# Work instruction
Starting with the line that contains "(412, 328) = (425, 244): blue" and stopping after the line that contains "(574, 319) = (472, 92): yellow", copy the entries below exactly. Include nothing else.

START Input material

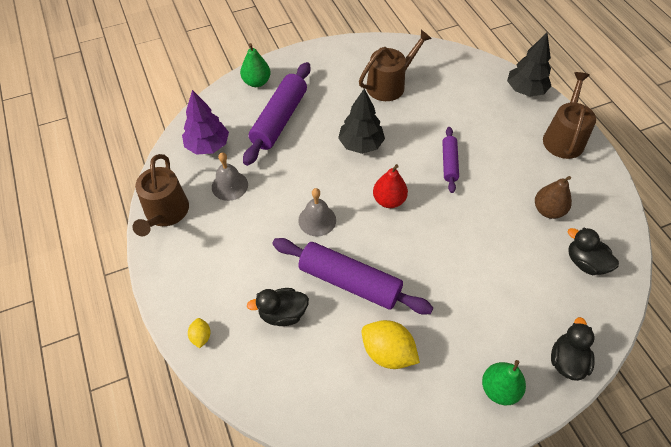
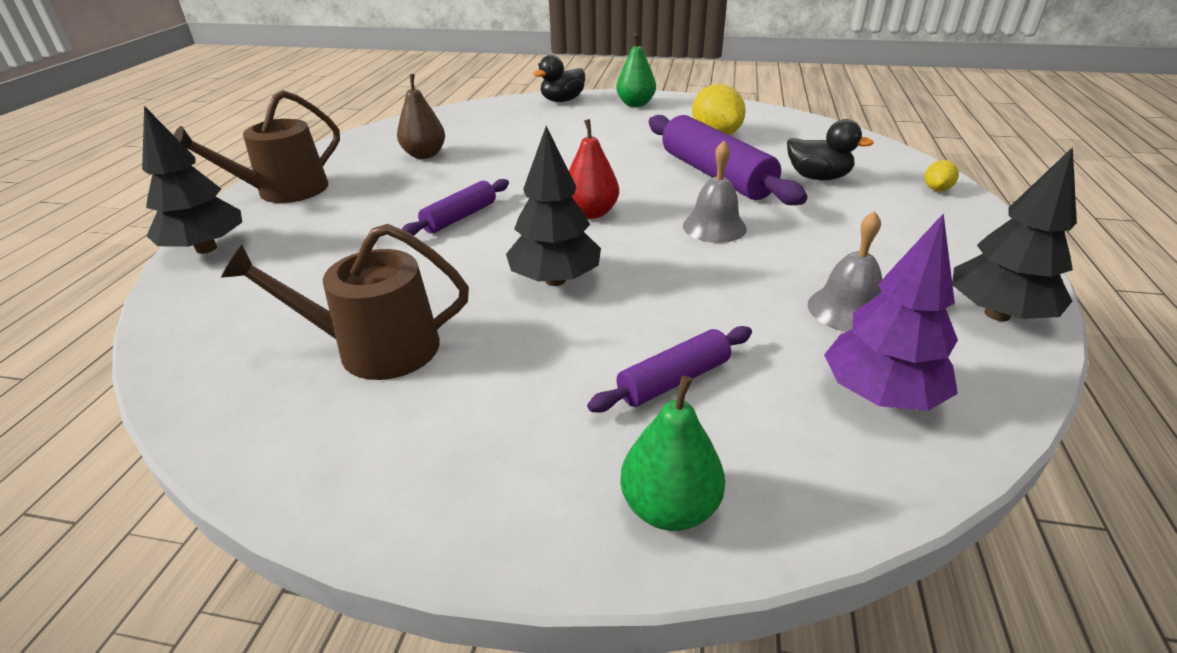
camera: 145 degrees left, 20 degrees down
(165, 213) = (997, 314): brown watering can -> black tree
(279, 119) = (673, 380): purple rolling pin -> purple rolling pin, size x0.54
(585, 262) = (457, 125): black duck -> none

END Input material
START Input material

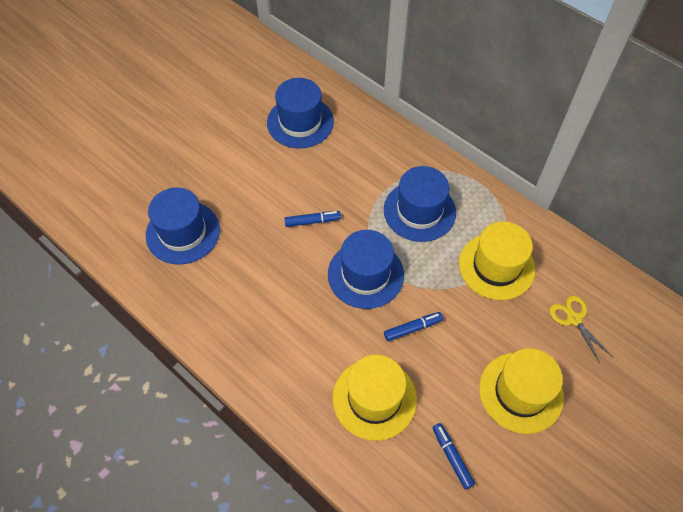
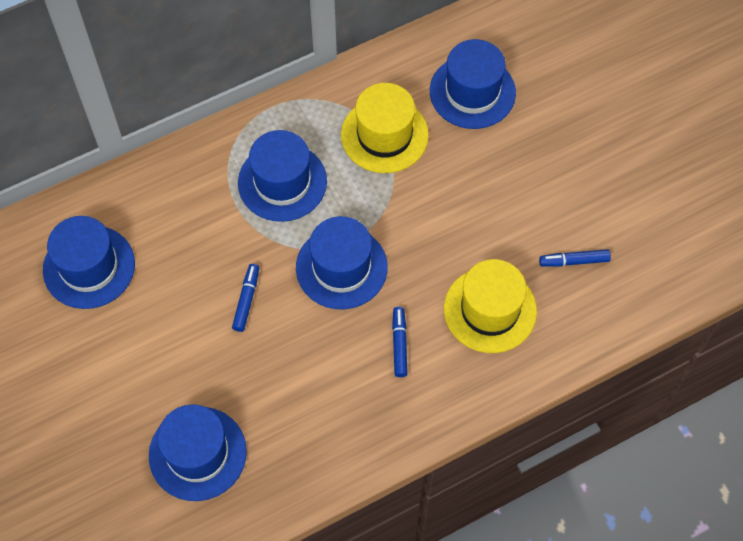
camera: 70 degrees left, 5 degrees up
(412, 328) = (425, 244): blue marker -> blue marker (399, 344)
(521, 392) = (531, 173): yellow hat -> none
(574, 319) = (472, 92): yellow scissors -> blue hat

END Input material
START Input material

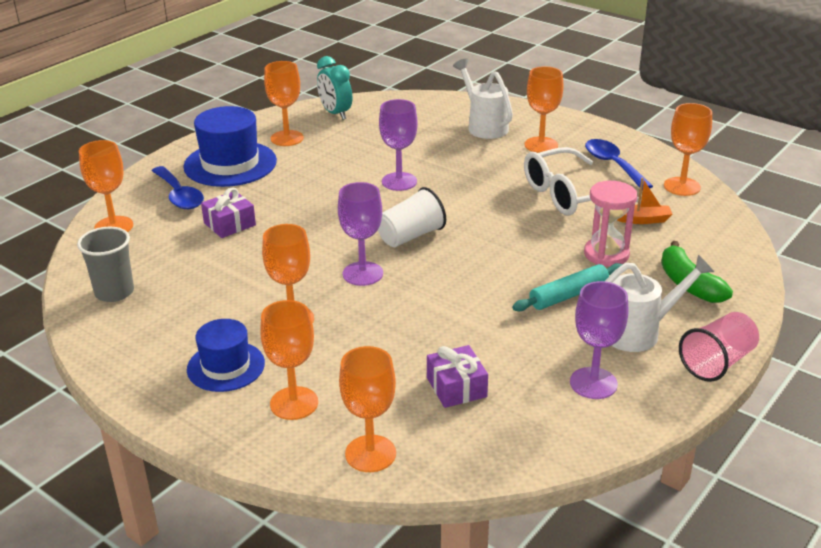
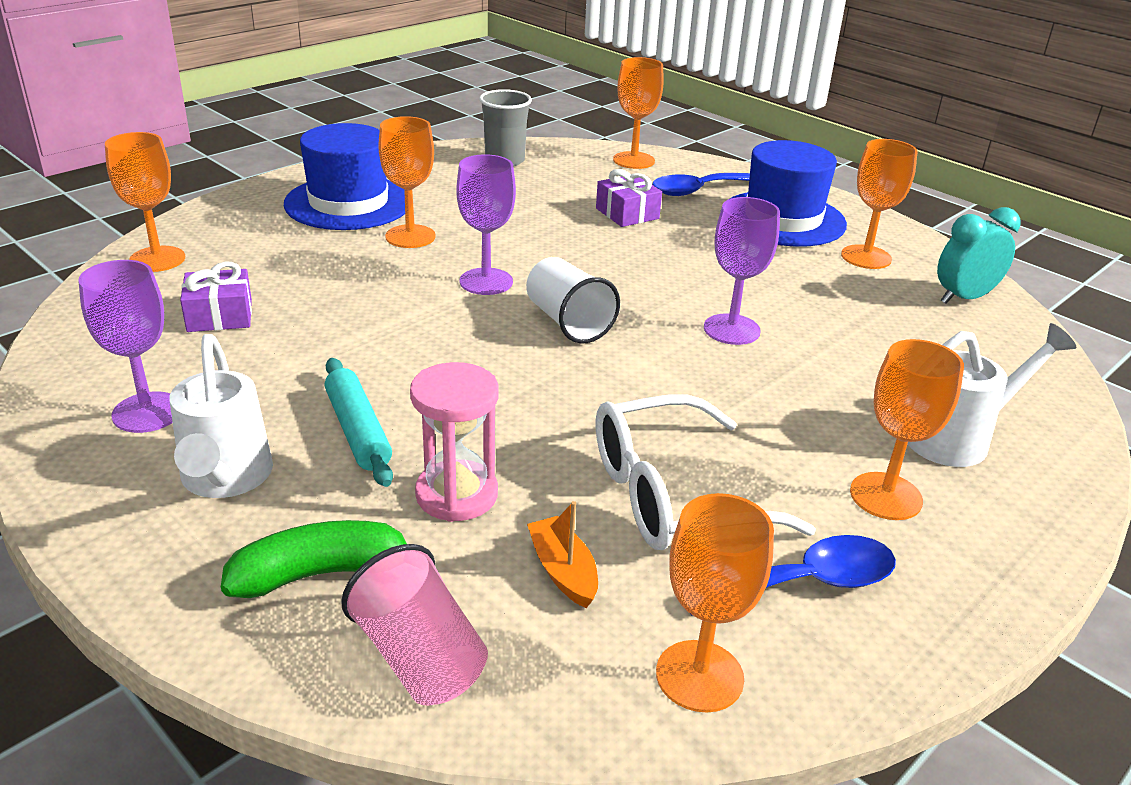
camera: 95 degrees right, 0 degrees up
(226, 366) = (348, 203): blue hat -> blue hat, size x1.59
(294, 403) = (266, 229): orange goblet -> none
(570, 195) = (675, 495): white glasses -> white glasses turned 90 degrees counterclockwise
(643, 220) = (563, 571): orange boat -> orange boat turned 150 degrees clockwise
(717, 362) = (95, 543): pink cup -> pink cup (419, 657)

END Input material

# Response below
(412, 328) = (425, 244): blue marker -> blue marker (399, 344)
(521, 392) = (531, 173): yellow hat -> none
(574, 319) = (472, 92): yellow scissors -> blue hat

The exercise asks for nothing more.